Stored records
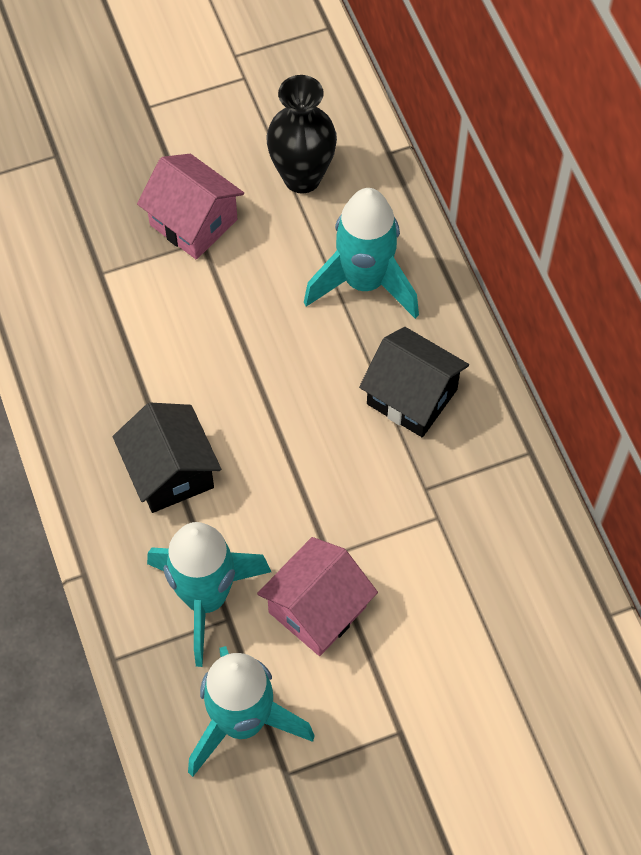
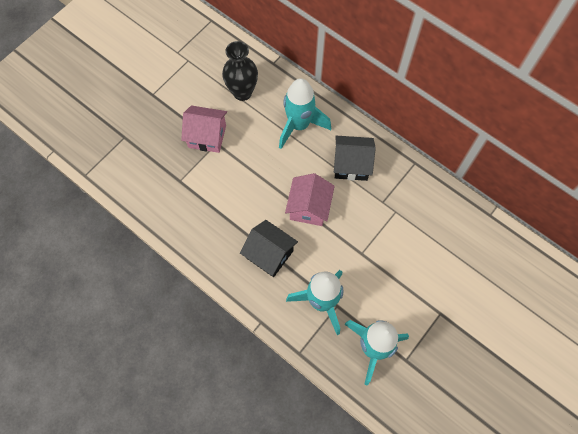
camera: 30 degrees left, 5 degrees up
(317, 609) = (372, 280): pink house -> pink house (309, 207)

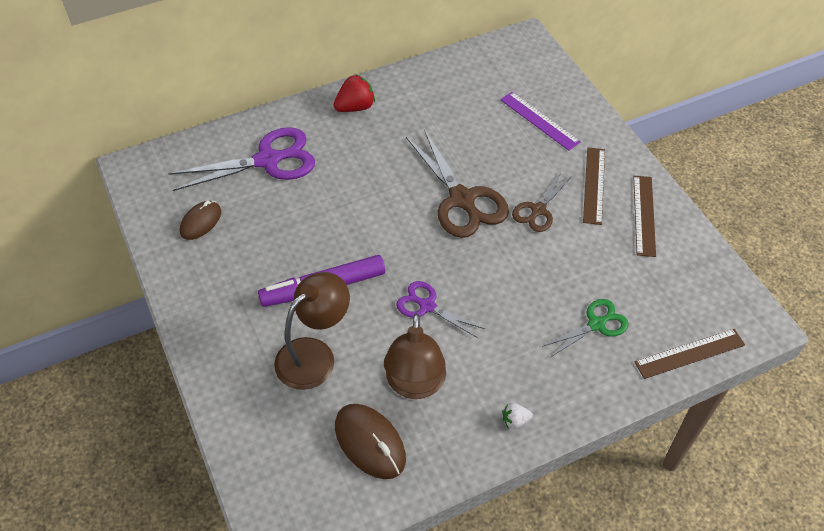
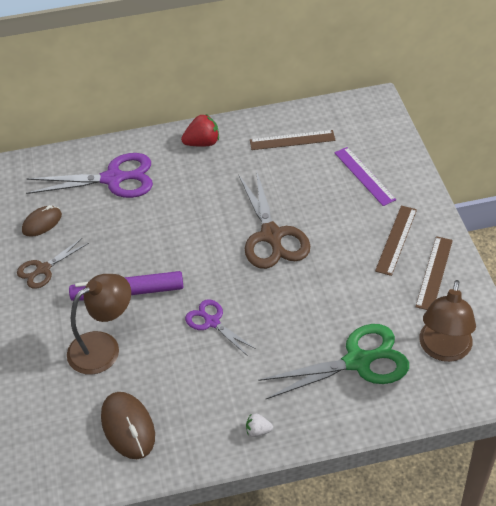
camera: 15 degrees right, 5 degrees down
(415, 385) = (181, 386): brown lamp -> brown lamp (443, 350)
(538, 210) = (337, 255): brown scissors -> brown scissors (43, 269)
(596, 324) = (358, 361): green scissors -> green scissors, size x1.76
(690, 353) = (436, 400): brown ruler -> brown ruler (292, 140)

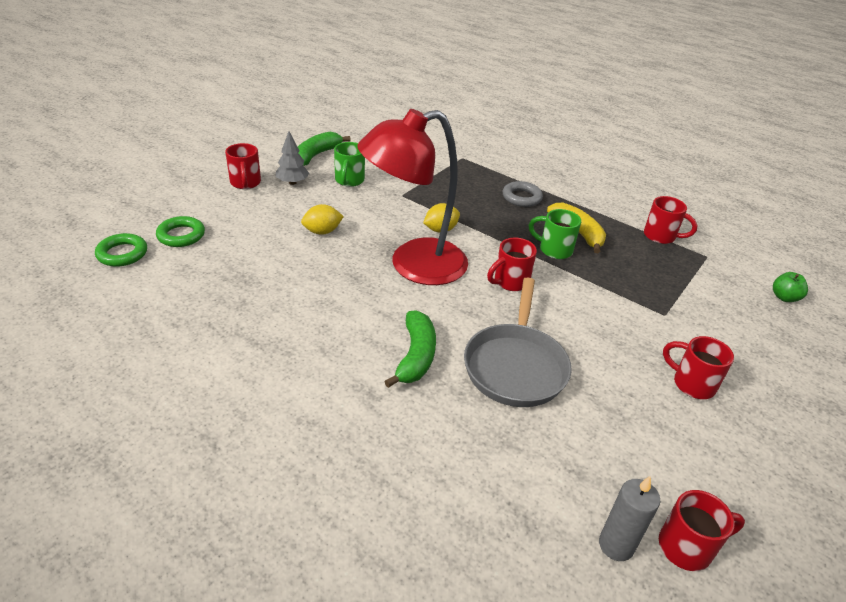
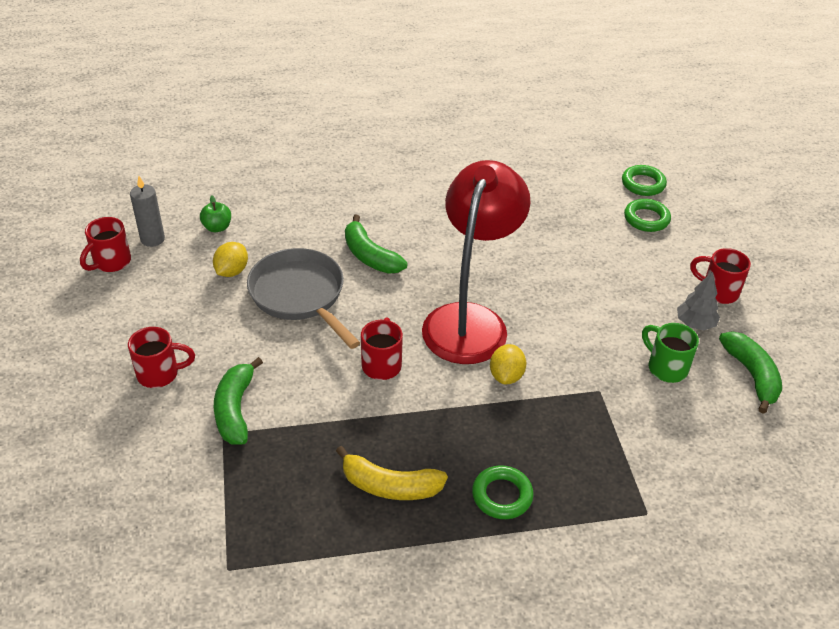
camera: 135 degrees right, 5 degrees up
(322, 231) = (579, 296): yellow lemon -> yellow lemon (232, 271)
(521, 197) = (502, 495): grey ring -> green ring
(554, 250) = (387, 437): green mug -> none
(645, 322) = (235, 410): none -> green banana
(661, 236) = (301, 562): red mug -> none
(784, 297) = (109, 564): green apple -> green apple (217, 227)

WHAT THE EXERCISE ASKS:
For the entries above, transcribe precisely the lines from the one with "(322, 231) = (579, 296): yellow" through the end, including both.

ANSWER FOR THIS EXERCISE:
(322, 231) = (579, 296): yellow lemon -> yellow lemon (232, 271)
(521, 197) = (502, 495): grey ring -> green ring
(554, 250) = (387, 437): green mug -> none
(645, 322) = (235, 410): none -> green banana
(661, 236) = (301, 562): red mug -> none
(784, 297) = (109, 564): green apple -> green apple (217, 227)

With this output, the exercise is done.